GIVEN INFORMATION
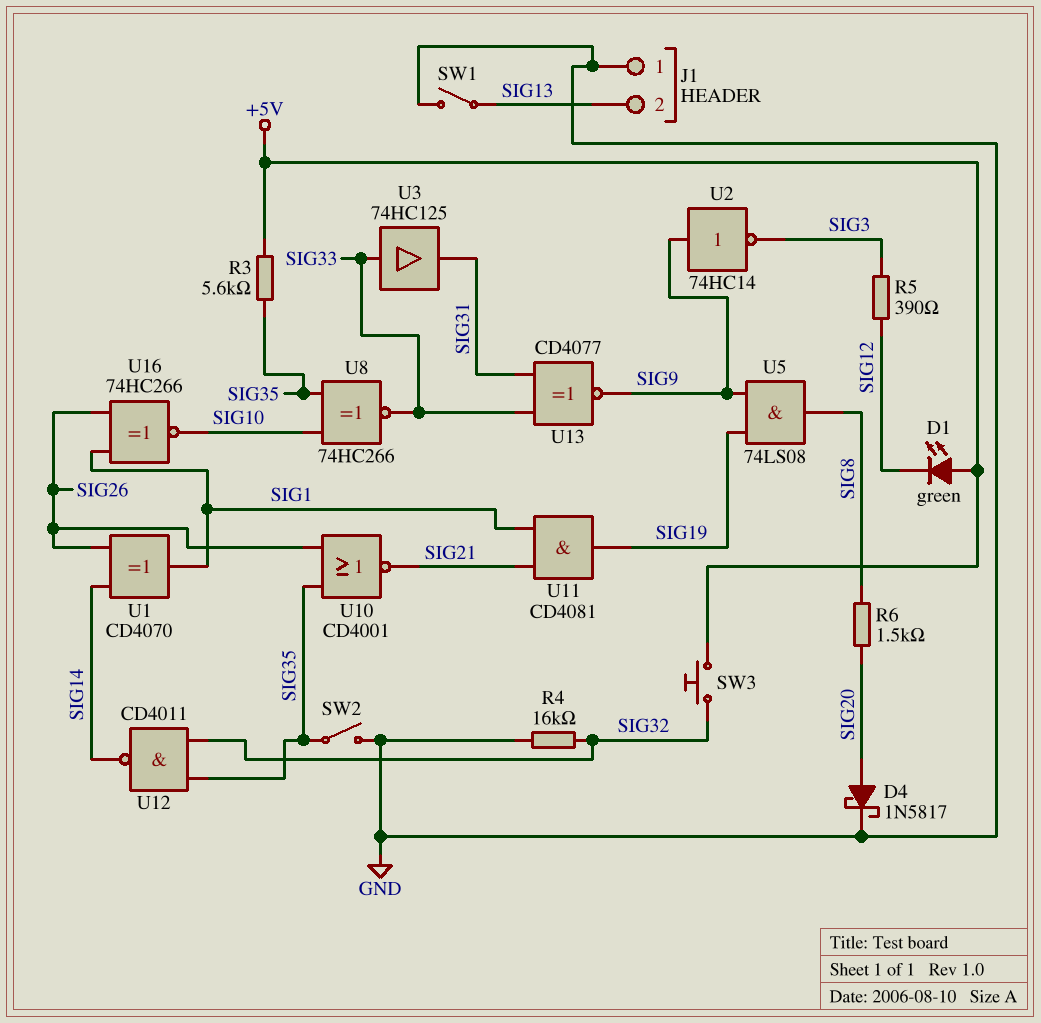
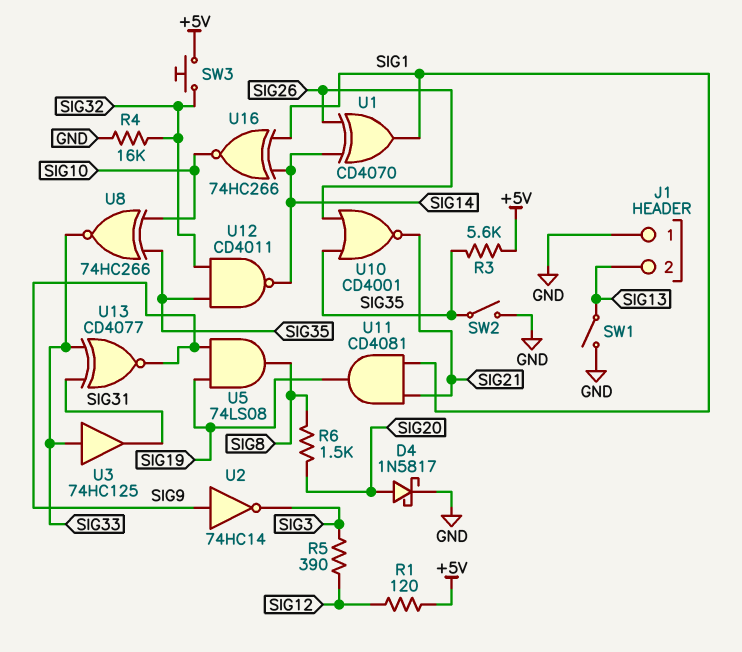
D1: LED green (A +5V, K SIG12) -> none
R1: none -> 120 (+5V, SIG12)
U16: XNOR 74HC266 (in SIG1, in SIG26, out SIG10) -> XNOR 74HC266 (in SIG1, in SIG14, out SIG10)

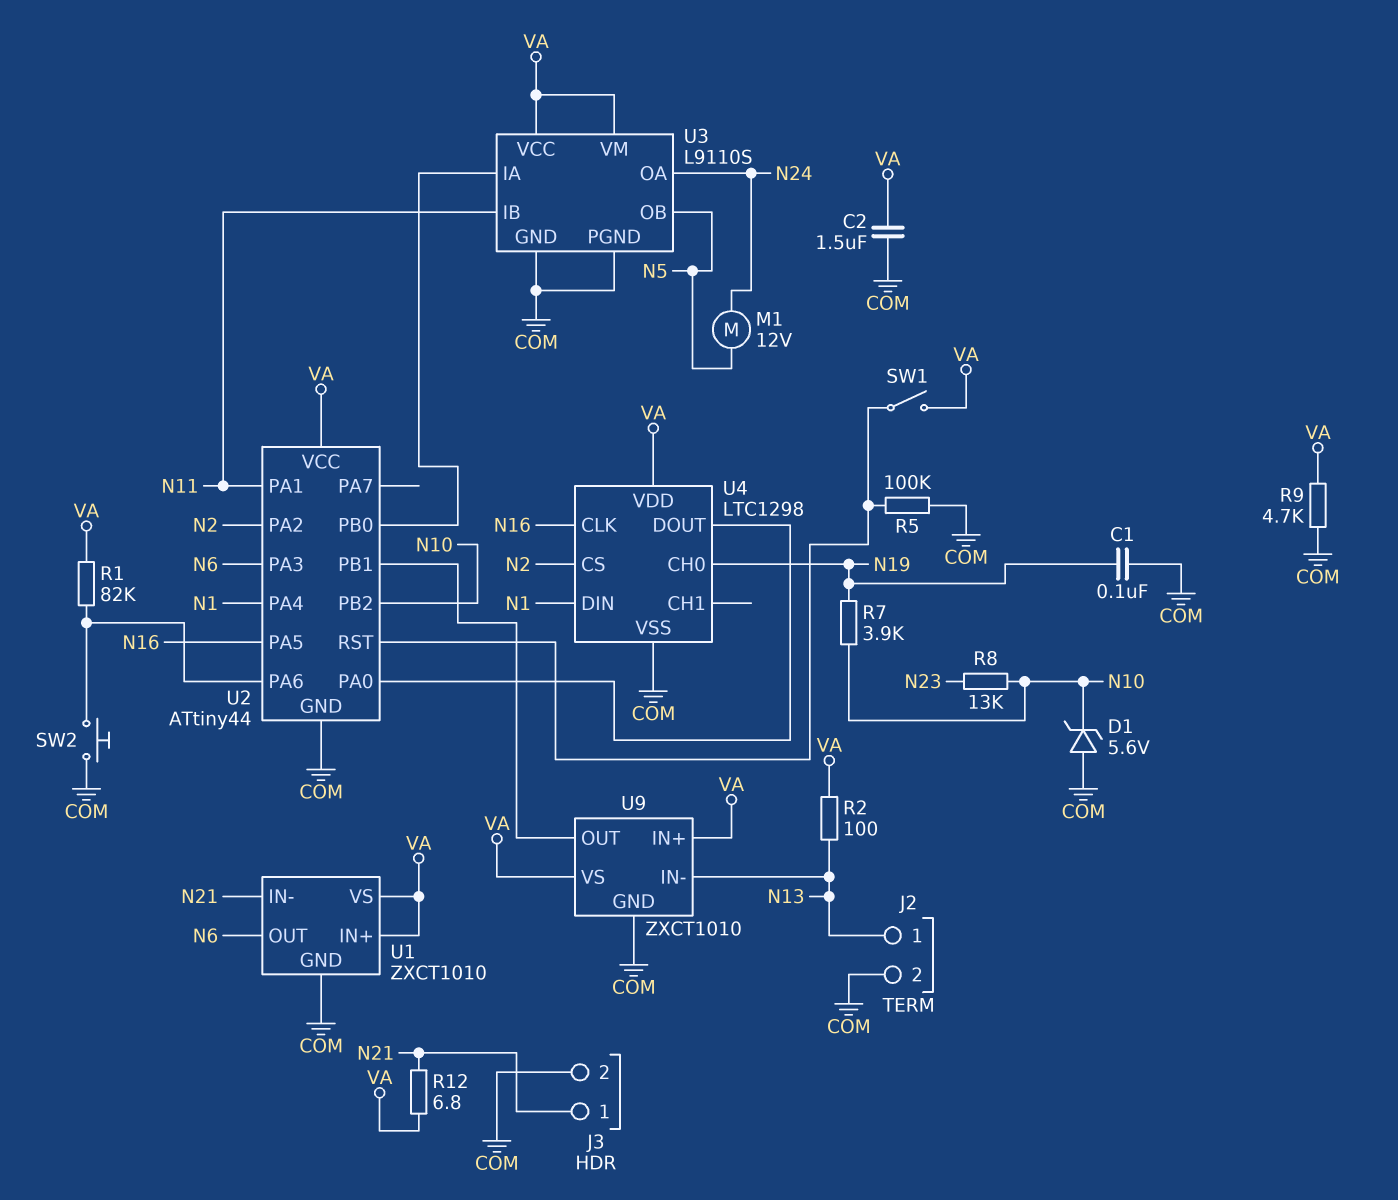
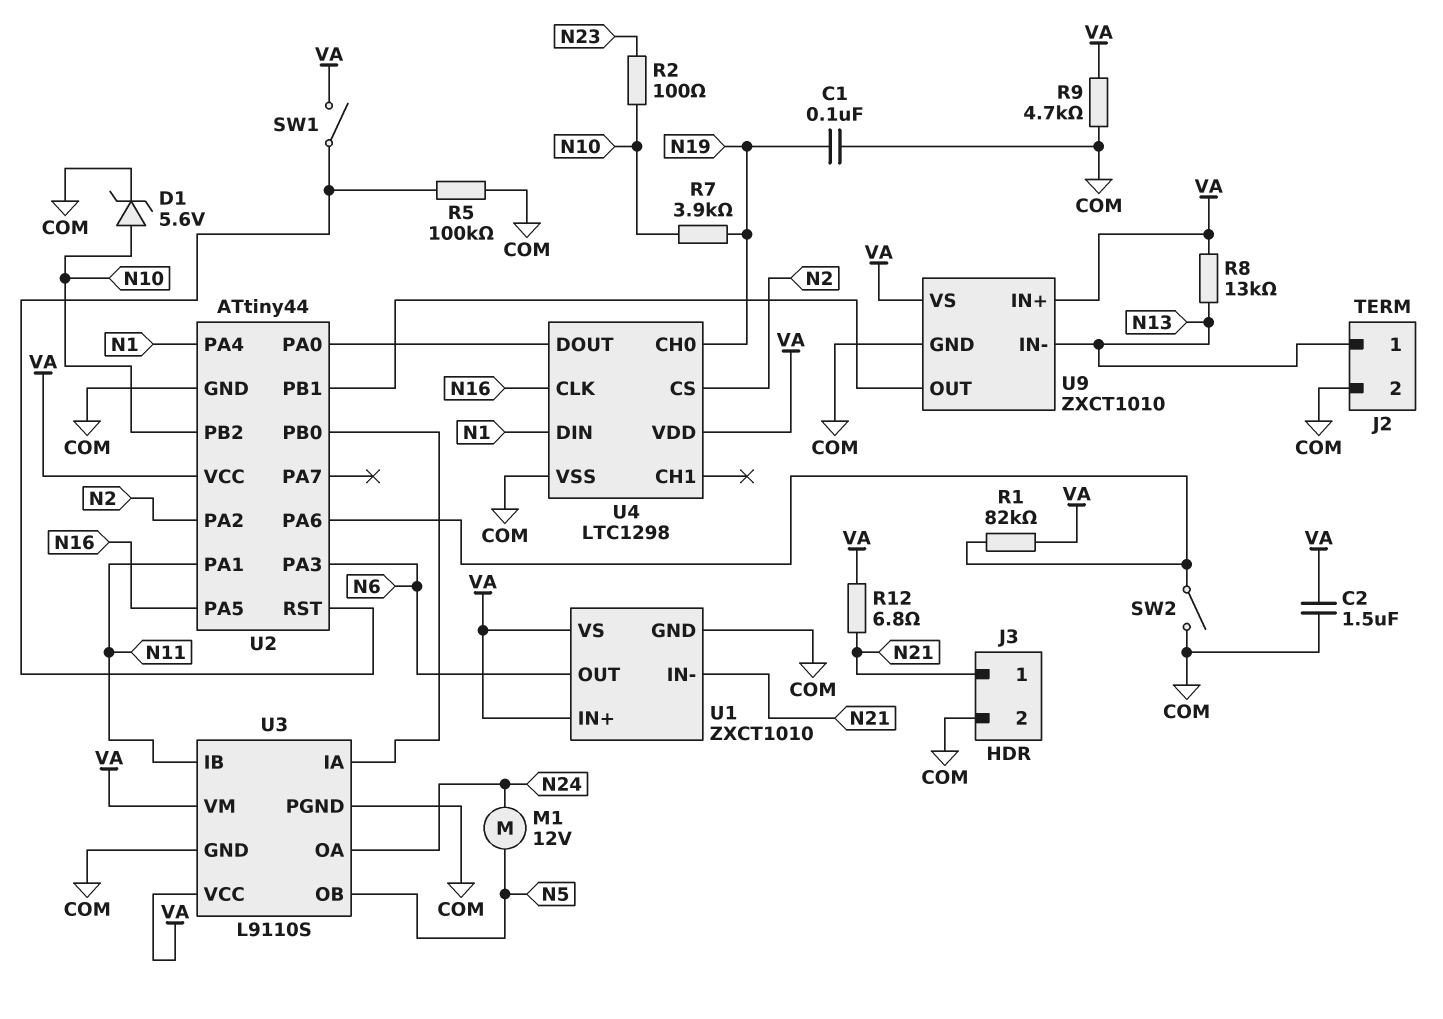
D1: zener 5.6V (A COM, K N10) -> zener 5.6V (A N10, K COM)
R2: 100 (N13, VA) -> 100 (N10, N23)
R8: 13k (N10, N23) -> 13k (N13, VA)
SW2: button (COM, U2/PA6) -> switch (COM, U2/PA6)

WHAT THE TASK ASKS
Strip the images and return the remaining data exactly.

ANSWER BELOW
D1: LED green (A +5V, K SIG12) -> none
R1: none -> 120 (+5V, SIG12)
U16: XNOR 74HC266 (in SIG1, in SIG26, out SIG10) -> XNOR 74HC266 (in SIG1, in SIG14, out SIG10)

D1: zener 5.6V (A COM, K N10) -> zener 5.6V (A N10, K COM)
R2: 100 (N13, VA) -> 100 (N10, N23)
R8: 13k (N10, N23) -> 13k (N13, VA)
SW2: button (COM, U2/PA6) -> switch (COM, U2/PA6)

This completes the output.